** The exercise **
Print the whole listing exactly.

— Begin Data listing —

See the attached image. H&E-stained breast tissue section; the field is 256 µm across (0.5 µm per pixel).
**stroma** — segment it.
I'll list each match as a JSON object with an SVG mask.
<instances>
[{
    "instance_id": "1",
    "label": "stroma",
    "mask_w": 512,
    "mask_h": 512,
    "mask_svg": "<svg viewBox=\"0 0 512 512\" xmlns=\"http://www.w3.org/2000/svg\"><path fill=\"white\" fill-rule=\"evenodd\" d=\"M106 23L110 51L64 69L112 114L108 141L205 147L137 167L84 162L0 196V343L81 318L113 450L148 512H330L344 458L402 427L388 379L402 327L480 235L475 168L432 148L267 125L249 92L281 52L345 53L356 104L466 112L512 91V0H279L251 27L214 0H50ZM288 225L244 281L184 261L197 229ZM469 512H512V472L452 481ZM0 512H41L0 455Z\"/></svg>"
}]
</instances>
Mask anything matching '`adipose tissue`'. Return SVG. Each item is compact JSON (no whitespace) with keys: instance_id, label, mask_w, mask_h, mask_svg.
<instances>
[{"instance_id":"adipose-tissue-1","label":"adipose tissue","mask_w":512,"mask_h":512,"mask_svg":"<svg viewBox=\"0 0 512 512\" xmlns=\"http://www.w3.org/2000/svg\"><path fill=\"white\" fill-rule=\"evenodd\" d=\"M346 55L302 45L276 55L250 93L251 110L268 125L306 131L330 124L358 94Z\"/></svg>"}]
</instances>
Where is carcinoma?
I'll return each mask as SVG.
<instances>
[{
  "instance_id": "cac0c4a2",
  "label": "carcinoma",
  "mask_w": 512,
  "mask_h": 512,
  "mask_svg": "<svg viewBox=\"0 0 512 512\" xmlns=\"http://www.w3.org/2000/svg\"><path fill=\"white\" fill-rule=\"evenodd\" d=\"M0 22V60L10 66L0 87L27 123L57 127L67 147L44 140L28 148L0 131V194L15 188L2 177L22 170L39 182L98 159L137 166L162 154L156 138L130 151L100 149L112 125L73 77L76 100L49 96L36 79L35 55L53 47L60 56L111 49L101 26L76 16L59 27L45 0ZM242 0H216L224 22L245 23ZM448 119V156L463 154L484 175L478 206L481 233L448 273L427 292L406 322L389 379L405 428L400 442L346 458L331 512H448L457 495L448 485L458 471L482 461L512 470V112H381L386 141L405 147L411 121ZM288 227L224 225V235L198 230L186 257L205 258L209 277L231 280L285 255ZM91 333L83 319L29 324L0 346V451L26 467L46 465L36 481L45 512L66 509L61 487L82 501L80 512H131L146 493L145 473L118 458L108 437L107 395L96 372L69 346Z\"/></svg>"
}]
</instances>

— End Data listing —

** Final result **
See the attached image. H&E-stained breast tissue section; the field is 256 µm across (0.5 µm per pixel).
**stroma** — segment it.
I'll list each match as a JSON object with an SVG mask.
<instances>
[{
    "instance_id": "1",
    "label": "stroma",
    "mask_w": 512,
    "mask_h": 512,
    "mask_svg": "<svg viewBox=\"0 0 512 512\" xmlns=\"http://www.w3.org/2000/svg\"><path fill=\"white\" fill-rule=\"evenodd\" d=\"M106 23L110 51L64 69L112 114L108 141L205 147L137 167L84 162L0 196V343L81 318L113 450L148 512H330L344 458L402 427L388 379L402 327L480 235L475 168L432 148L267 125L249 92L281 52L345 53L356 104L466 112L512 91V0H279L251 27L214 0H50ZM288 225L244 281L184 261L197 229ZM469 512H512V472L452 481ZM0 512H41L0 455Z\"/></svg>"
}]
</instances>
Mask anything matching '`adipose tissue`'. Return SVG. Each item is compact JSON (no whitespace) with keys: instance_id, label, mask_w, mask_h, mask_svg.
<instances>
[{"instance_id":"adipose-tissue-1","label":"adipose tissue","mask_w":512,"mask_h":512,"mask_svg":"<svg viewBox=\"0 0 512 512\" xmlns=\"http://www.w3.org/2000/svg\"><path fill=\"white\" fill-rule=\"evenodd\" d=\"M346 55L302 45L276 55L250 93L251 110L268 125L306 131L330 124L358 94Z\"/></svg>"}]
</instances>
Where is carcinoma?
I'll return each mask as SVG.
<instances>
[{
  "instance_id": "cac0c4a2",
  "label": "carcinoma",
  "mask_w": 512,
  "mask_h": 512,
  "mask_svg": "<svg viewBox=\"0 0 512 512\" xmlns=\"http://www.w3.org/2000/svg\"><path fill=\"white\" fill-rule=\"evenodd\" d=\"M0 22V60L10 66L0 87L27 123L57 127L67 147L44 140L28 148L0 131V194L15 188L2 177L22 170L39 182L98 159L137 166L162 154L156 138L130 151L100 149L112 125L73 77L76 100L49 96L36 79L35 55L53 47L60 56L111 49L101 26L76 16L59 27L45 0ZM242 0H216L224 22L245 23ZM448 119V156L463 154L484 175L478 206L481 233L448 273L427 292L406 322L389 379L405 428L400 442L346 458L331 512H448L457 495L448 485L458 471L482 461L512 470V112H381L386 141L405 147L411 121ZM288 227L224 225V235L198 230L186 257L205 258L209 277L231 280L285 255ZM91 333L83 319L29 324L0 346V451L26 467L46 465L36 481L45 512L66 509L61 487L82 501L80 512H131L146 493L145 473L118 458L108 437L107 395L96 372L69 346Z\"/></svg>"
}]
</instances>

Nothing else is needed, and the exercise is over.